* **The task**: Copy the records word for word, omitting all pictures.

* **Exercise inputs**:

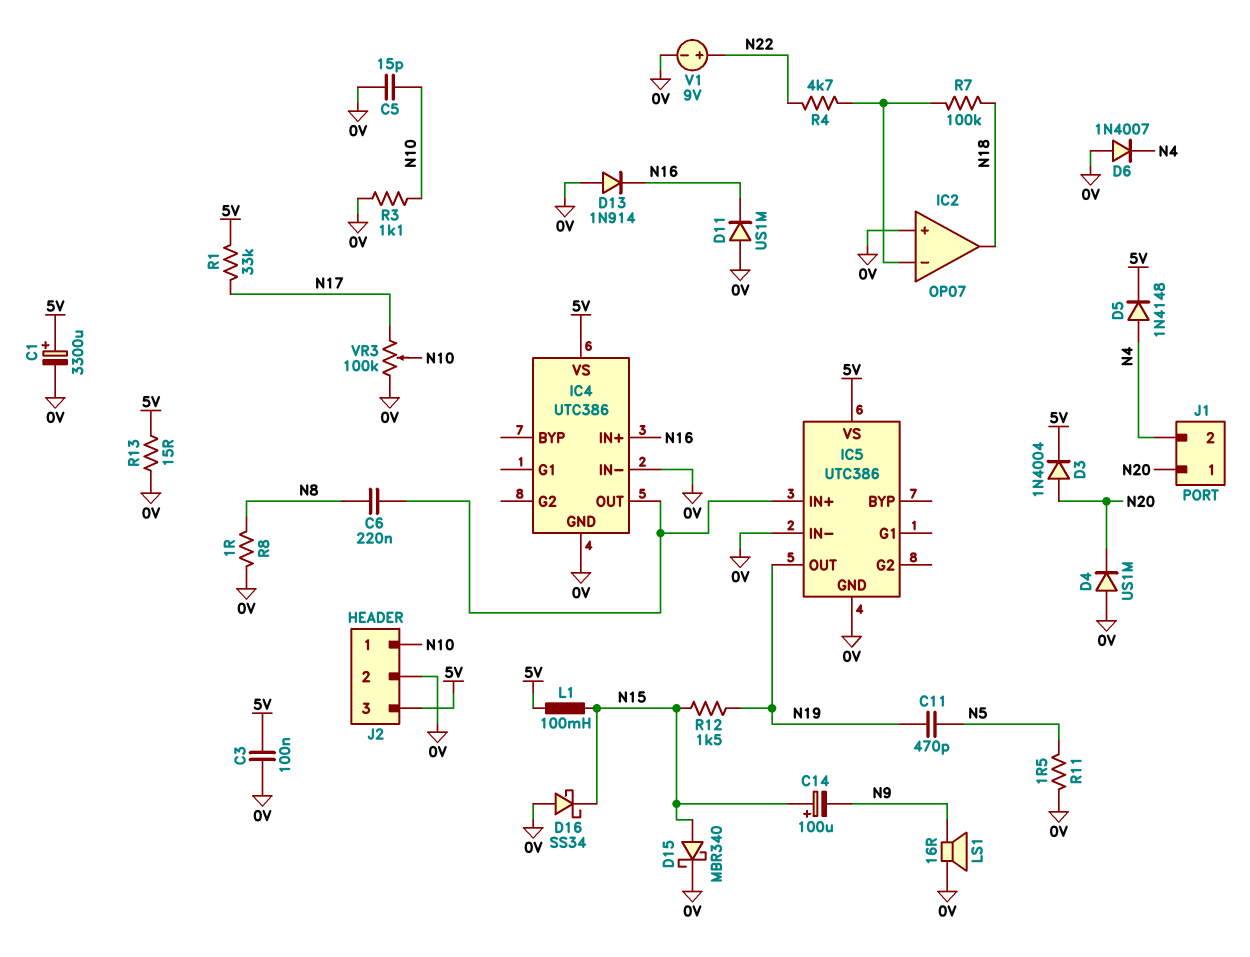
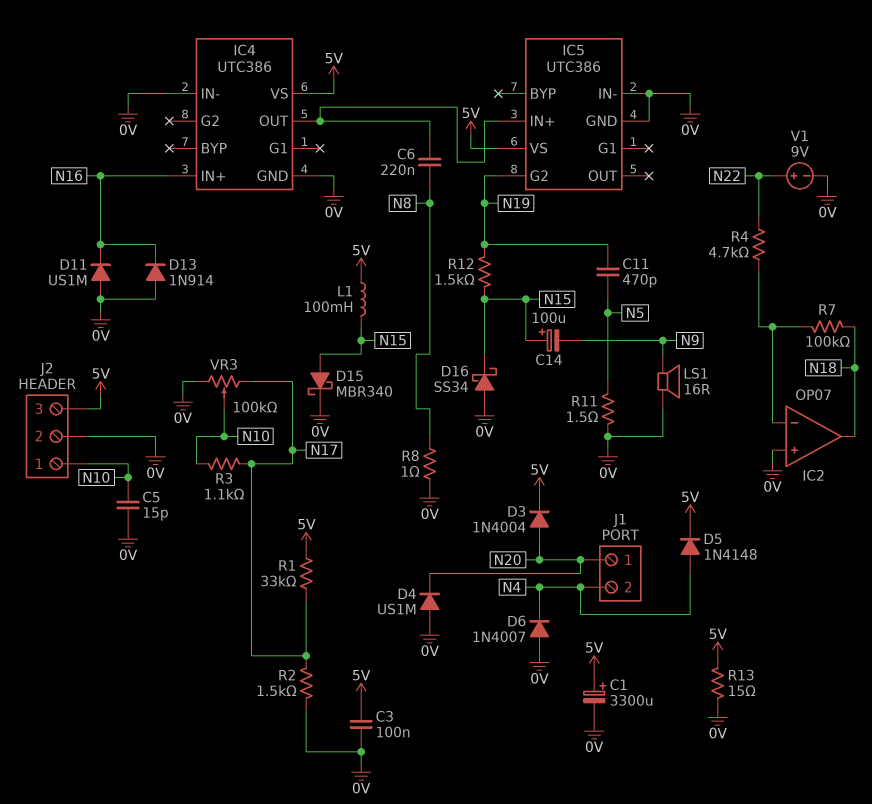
IC5 pin G2: none -> N19
IC5 pin OUT: N19 -> none
R2: none -> 1.5k (0V, N17)
R3: 1.1k (0V, N10) -> 1.1k (N10, N17)

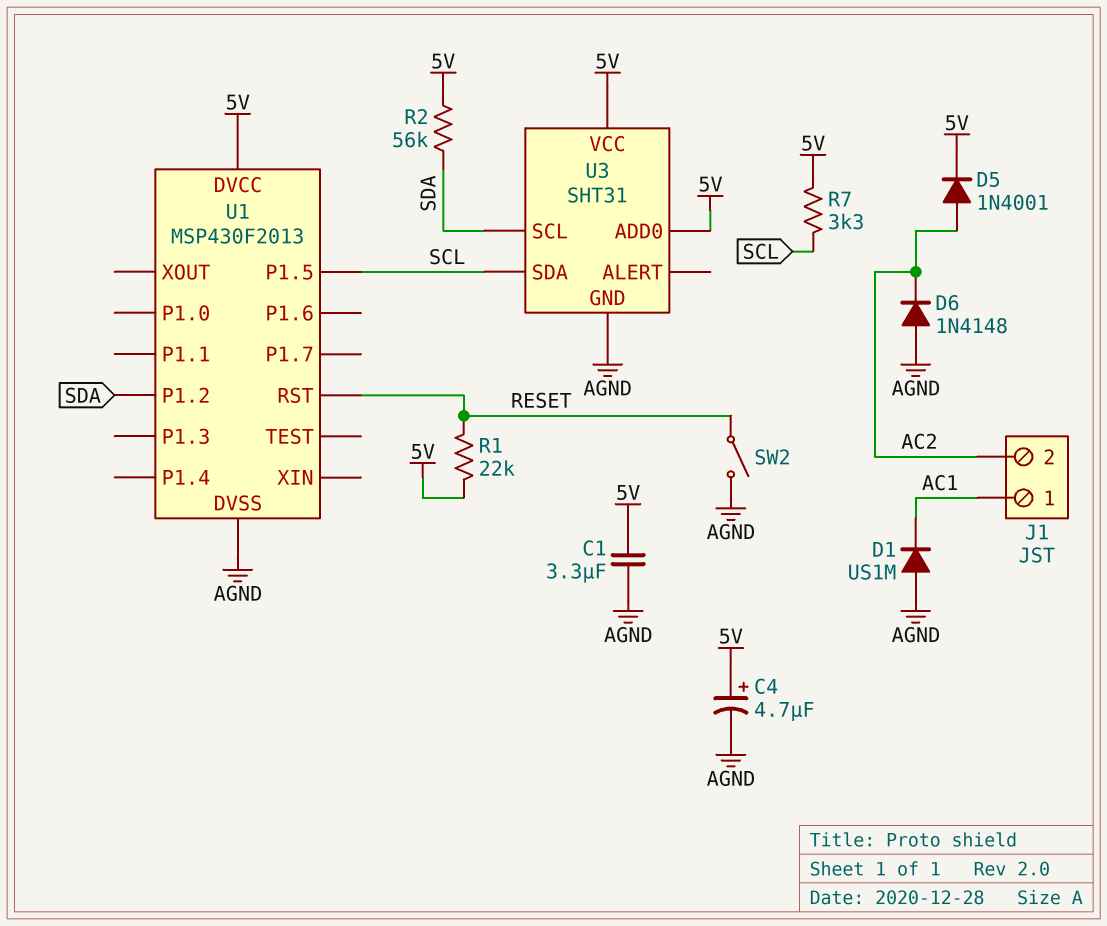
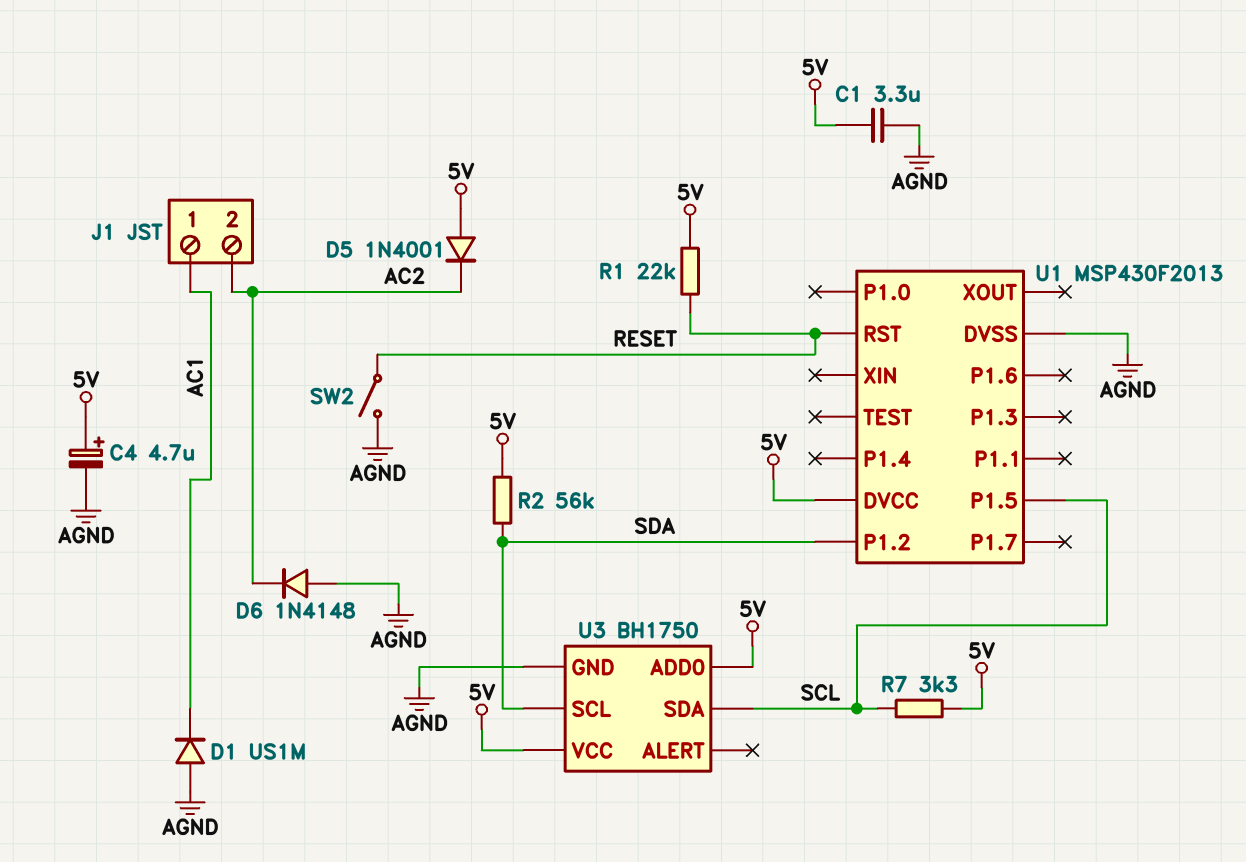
D5: diode 1N4001 (A AC2, K 5V) -> diode 1N4001 (A 5V, K AC2)
U3: SHT31 -> BH1750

* **Answer section**:
IC5 pin G2: none -> N19
IC5 pin OUT: N19 -> none
R2: none -> 1.5k (0V, N17)
R3: 1.1k (0V, N10) -> 1.1k (N10, N17)

D5: diode 1N4001 (A AC2, K 5V) -> diode 1N4001 (A 5V, K AC2)
U3: SHT31 -> BH1750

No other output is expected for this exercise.